* **SHORT TASK**
Tally the lines in the entries below that contain the string "kern", treating uppercase and lowercase as different, and reply with only the count.

[Stored data]
# # # # #
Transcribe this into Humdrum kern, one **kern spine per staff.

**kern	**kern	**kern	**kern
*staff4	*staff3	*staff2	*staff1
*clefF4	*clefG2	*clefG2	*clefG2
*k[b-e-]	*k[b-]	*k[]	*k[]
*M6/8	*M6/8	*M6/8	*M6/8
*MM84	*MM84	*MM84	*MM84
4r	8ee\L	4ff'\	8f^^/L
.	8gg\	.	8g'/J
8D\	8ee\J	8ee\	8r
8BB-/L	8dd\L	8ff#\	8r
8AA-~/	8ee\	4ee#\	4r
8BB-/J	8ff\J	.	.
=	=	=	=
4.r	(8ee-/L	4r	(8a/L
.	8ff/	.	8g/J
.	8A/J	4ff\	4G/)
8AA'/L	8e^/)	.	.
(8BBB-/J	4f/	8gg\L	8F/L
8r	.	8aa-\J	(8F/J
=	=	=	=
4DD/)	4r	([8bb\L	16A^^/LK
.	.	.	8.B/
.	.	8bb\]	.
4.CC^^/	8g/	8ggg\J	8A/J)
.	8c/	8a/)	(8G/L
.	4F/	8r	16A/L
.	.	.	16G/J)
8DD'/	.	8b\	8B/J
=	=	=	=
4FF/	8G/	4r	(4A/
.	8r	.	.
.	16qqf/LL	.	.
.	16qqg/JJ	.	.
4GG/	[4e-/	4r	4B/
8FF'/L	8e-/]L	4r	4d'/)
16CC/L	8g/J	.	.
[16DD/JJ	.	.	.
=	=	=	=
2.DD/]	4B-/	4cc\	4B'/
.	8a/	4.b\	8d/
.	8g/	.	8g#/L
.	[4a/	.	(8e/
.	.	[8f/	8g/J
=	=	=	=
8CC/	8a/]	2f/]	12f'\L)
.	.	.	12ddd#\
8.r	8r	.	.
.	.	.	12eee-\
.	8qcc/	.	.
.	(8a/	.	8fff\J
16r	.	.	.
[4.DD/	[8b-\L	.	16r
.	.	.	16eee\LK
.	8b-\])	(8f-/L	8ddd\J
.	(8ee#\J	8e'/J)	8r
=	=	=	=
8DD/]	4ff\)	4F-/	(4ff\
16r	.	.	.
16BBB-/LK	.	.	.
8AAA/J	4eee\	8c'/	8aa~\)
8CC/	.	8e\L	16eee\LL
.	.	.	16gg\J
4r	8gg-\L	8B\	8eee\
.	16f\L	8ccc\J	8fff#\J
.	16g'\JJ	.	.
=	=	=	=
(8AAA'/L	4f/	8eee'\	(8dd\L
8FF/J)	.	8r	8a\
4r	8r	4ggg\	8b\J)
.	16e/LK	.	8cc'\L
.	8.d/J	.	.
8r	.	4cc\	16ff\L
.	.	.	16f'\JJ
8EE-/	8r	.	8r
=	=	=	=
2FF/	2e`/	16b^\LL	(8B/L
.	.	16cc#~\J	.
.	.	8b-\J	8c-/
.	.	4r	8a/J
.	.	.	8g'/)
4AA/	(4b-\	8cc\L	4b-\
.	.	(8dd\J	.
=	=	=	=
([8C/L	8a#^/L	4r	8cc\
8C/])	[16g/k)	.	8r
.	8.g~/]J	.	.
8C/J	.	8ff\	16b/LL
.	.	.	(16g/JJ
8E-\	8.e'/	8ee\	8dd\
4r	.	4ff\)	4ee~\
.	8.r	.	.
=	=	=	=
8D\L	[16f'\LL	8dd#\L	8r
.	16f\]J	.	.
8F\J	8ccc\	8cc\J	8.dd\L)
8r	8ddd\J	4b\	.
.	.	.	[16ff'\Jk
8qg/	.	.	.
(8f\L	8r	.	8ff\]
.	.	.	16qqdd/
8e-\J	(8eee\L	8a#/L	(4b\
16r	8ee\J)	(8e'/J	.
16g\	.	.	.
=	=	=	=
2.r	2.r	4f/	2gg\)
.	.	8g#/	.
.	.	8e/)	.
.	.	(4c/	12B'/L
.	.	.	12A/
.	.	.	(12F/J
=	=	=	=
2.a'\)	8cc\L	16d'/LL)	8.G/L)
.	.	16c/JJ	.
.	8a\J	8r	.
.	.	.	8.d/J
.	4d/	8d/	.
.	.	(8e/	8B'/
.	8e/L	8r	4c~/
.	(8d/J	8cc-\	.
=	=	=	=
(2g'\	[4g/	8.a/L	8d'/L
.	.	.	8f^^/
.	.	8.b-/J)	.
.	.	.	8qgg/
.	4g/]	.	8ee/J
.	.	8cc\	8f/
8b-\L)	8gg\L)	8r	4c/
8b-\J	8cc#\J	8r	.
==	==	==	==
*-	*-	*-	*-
# # # # #
* **EXERCISE ANSWER**
2